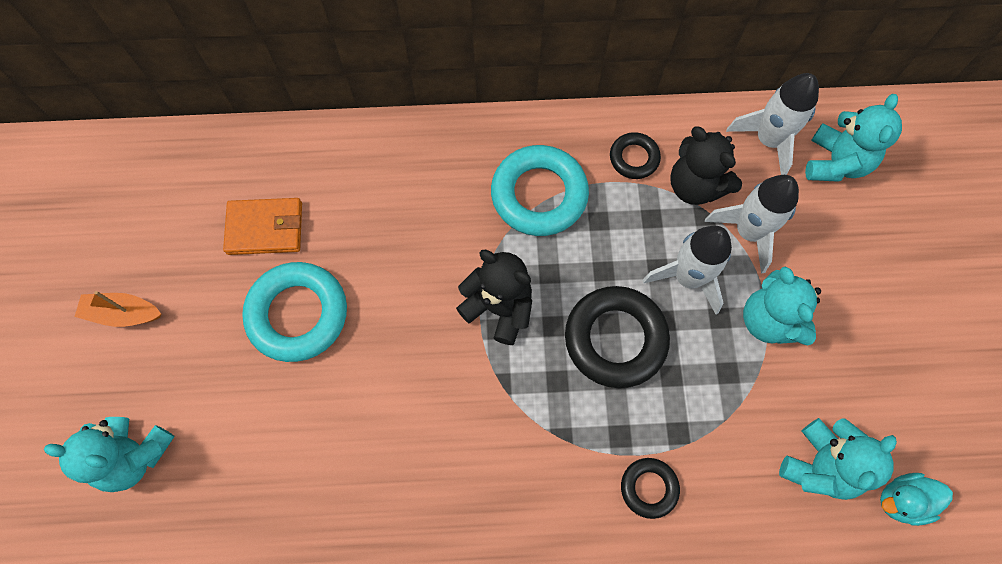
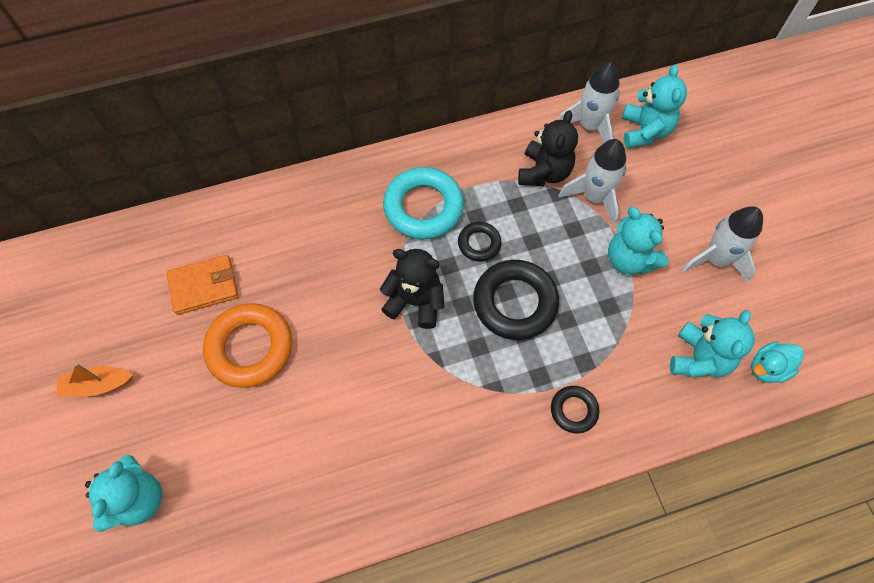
camera: 15 degrees left, 5 degrees down
(134, 456) = (138, 499): turquoise teddy bear -> turquoise teddy bear turned 75 degrees counterclockwise
(298, 314) = (250, 348): turquoise ring -> orange ring
(634, 158) = (490, 162): black ring -> black ring (479, 243)
(687, 278) = (558, 242): white rocket -> white rocket (715, 259)
(695, 186) = (544, 172): black teddy bear -> black teddy bear turned 105 degrees counterclockwise

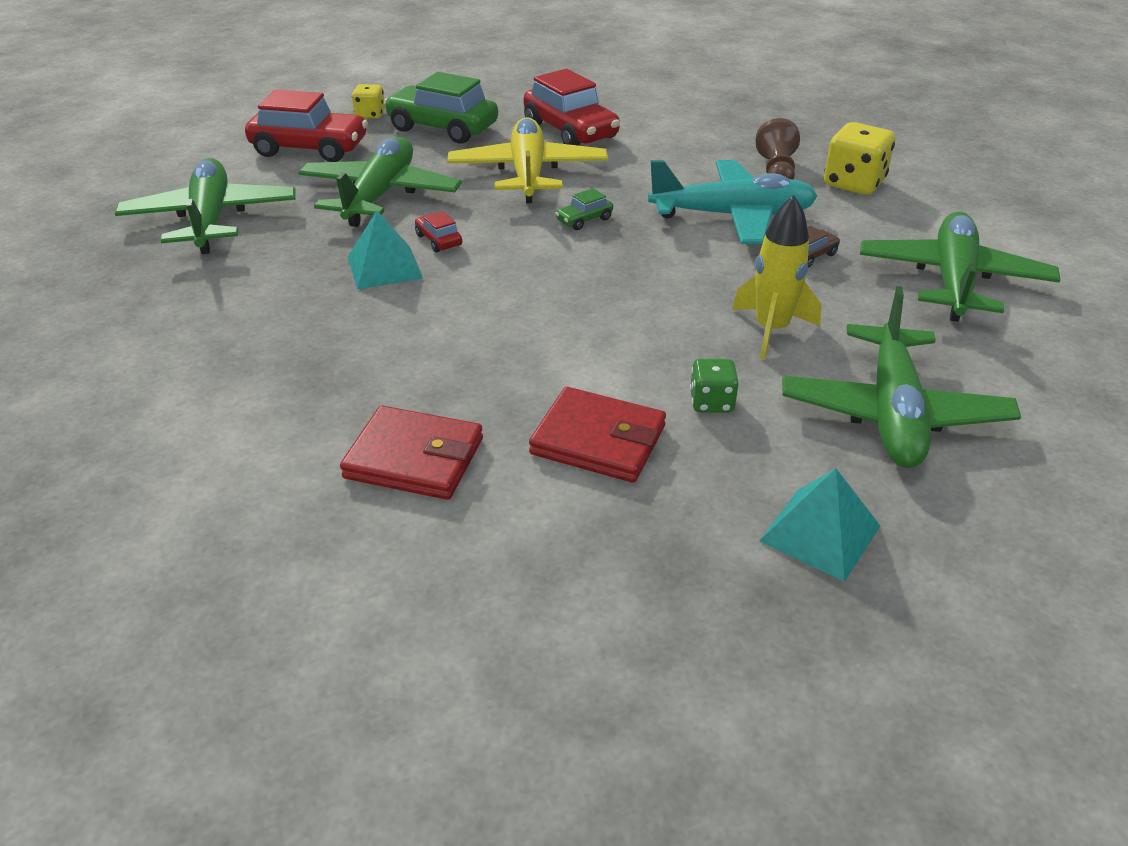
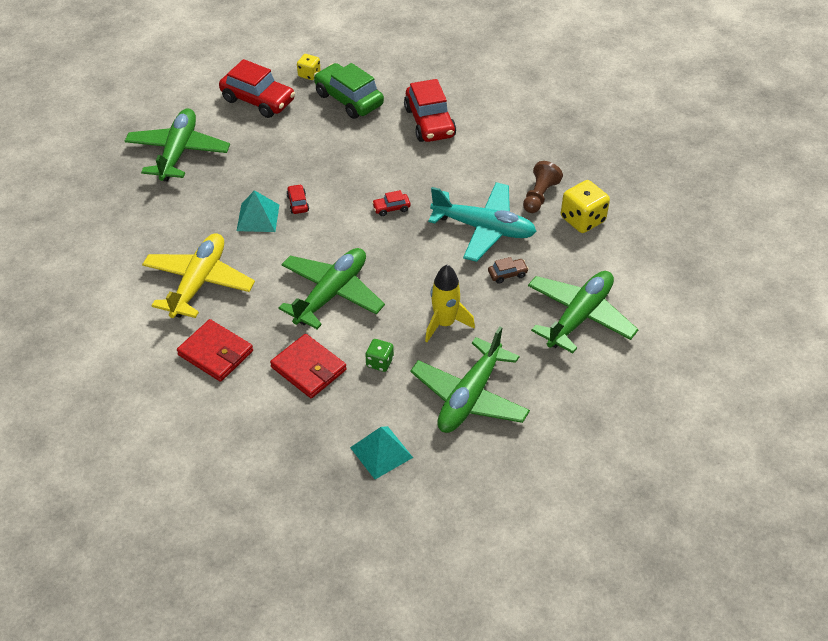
camera: 20 degrees right, 10 degrees up
(380, 195) = (282, 155): green plane -> green plane (331, 294)
(528, 173) = (380, 157): yellow plane -> yellow plane (199, 282)
(584, 220) = (391, 208): green car -> red car

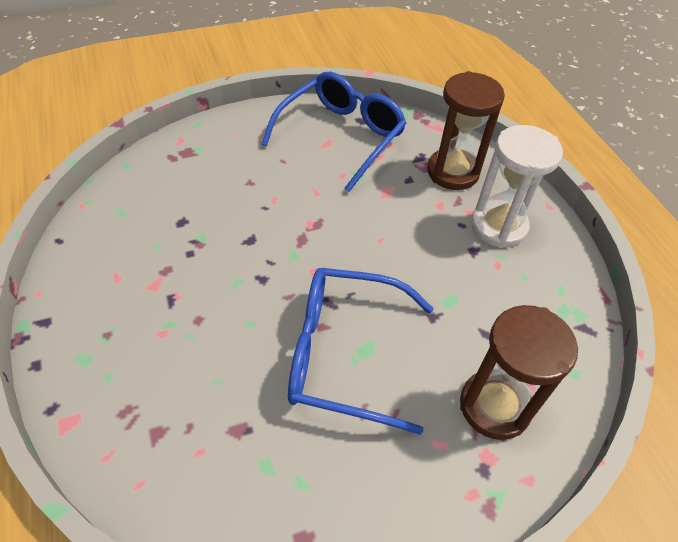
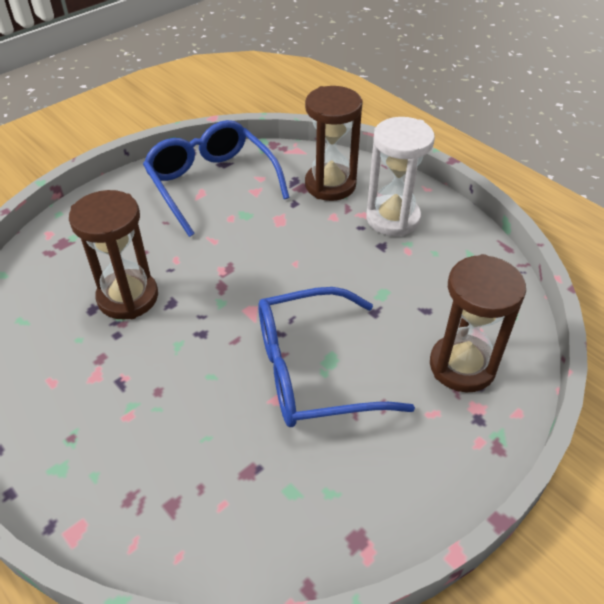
camera: 20 degrees left, 5 degrees down
(216, 221) = (128, 297): none -> brown hourglass
(341, 136) = (211, 183): blue glasses -> blue glasses turned 45 degrees counterclockwise

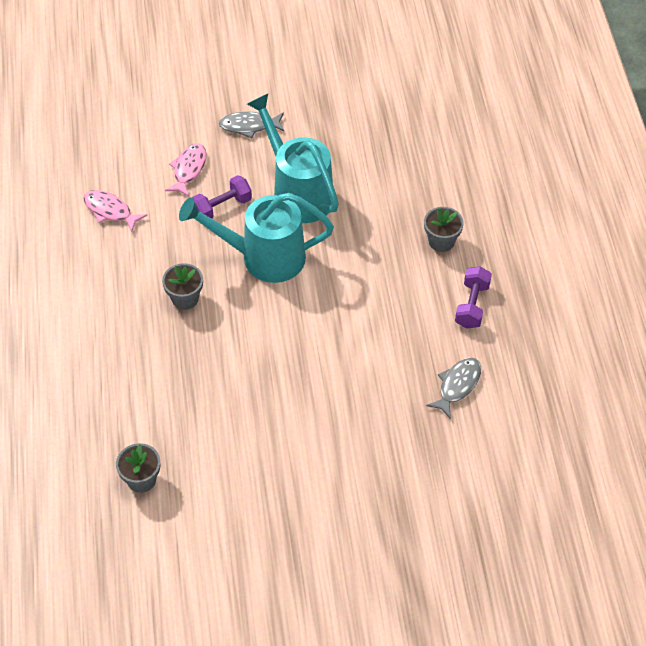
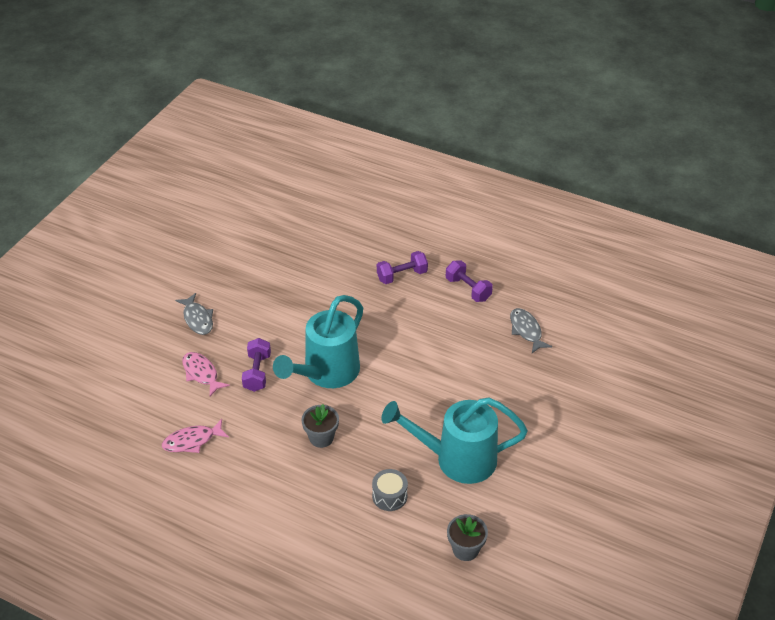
camera: 55 degrees left, 10 degrees down
(158, 388) = (389, 496): none -> grey drum
(249, 126) = (197, 319): grey fish -> grey fish turned 60 degrees counterclockwise
(297, 192) = (286, 324): turquoise watering can -> turquoise watering can (456, 459)
(441, 241) = (402, 275): grey flower pot -> purple dumbbell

→ **Task objective**
The required output is every line above that contains the string "none".

→ **Answer box**
(216, 221) = (128, 297): none -> brown hourglass
(158, 388) = (389, 496): none -> grey drum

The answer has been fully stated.